**EXERCISE BRIEF**
The line containing "blue button: 1 -> 0" and every line after it, through the end of the records below: repeat them exactly, nothing more.

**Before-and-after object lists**
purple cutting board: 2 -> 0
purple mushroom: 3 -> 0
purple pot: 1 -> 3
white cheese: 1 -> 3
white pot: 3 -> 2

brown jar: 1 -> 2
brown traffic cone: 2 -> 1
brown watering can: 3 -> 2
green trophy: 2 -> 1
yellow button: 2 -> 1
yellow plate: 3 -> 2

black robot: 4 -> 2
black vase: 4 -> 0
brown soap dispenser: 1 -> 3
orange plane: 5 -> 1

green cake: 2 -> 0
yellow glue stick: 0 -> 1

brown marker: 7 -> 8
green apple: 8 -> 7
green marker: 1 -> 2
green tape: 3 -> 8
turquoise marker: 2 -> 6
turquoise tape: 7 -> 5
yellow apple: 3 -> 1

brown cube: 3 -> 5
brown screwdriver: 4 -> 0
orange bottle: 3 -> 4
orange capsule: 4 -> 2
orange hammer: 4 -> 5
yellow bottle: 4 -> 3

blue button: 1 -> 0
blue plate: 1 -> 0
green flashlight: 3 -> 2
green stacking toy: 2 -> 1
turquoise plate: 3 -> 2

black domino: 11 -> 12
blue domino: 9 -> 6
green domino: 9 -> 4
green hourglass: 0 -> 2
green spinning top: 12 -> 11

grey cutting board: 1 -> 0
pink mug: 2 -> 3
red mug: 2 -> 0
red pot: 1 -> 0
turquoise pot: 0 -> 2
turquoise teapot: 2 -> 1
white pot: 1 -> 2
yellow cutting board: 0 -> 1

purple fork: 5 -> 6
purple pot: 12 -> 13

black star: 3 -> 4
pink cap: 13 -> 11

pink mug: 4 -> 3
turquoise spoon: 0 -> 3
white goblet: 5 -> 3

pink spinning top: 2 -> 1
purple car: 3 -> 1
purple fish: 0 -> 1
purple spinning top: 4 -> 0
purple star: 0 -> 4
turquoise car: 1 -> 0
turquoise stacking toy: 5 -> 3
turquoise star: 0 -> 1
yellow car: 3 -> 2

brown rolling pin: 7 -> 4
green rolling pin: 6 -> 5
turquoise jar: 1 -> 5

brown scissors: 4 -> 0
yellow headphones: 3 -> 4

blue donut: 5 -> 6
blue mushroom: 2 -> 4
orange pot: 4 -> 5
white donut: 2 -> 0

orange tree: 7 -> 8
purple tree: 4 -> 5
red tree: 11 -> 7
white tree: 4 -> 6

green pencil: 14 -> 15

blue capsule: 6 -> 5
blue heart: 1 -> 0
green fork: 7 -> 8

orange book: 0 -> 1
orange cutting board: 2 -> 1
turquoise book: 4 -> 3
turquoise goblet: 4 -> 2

**RESULT FOR THIS EXERCISE**
blue button: 1 -> 0
blue plate: 1 -> 0
green flashlight: 3 -> 2
green stacking toy: 2 -> 1
turquoise plate: 3 -> 2

black domino: 11 -> 12
blue domino: 9 -> 6
green domino: 9 -> 4
green hourglass: 0 -> 2
green spinning top: 12 -> 11

grey cutting board: 1 -> 0
pink mug: 2 -> 3
red mug: 2 -> 0
red pot: 1 -> 0
turquoise pot: 0 -> 2
turquoise teapot: 2 -> 1
white pot: 1 -> 2
yellow cutting board: 0 -> 1

purple fork: 5 -> 6
purple pot: 12 -> 13

black star: 3 -> 4
pink cap: 13 -> 11

pink mug: 4 -> 3
turquoise spoon: 0 -> 3
white goblet: 5 -> 3

pink spinning top: 2 -> 1
purple car: 3 -> 1
purple fish: 0 -> 1
purple spinning top: 4 -> 0
purple star: 0 -> 4
turquoise car: 1 -> 0
turquoise stacking toy: 5 -> 3
turquoise star: 0 -> 1
yellow car: 3 -> 2

brown rolling pin: 7 -> 4
green rolling pin: 6 -> 5
turquoise jar: 1 -> 5

brown scissors: 4 -> 0
yellow headphones: 3 -> 4

blue donut: 5 -> 6
blue mushroom: 2 -> 4
orange pot: 4 -> 5
white donut: 2 -> 0

orange tree: 7 -> 8
purple tree: 4 -> 5
red tree: 11 -> 7
white tree: 4 -> 6

green pencil: 14 -> 15

blue capsule: 6 -> 5
blue heart: 1 -> 0
green fork: 7 -> 8

orange book: 0 -> 1
orange cutting board: 2 -> 1
turquoise book: 4 -> 3
turquoise goblet: 4 -> 2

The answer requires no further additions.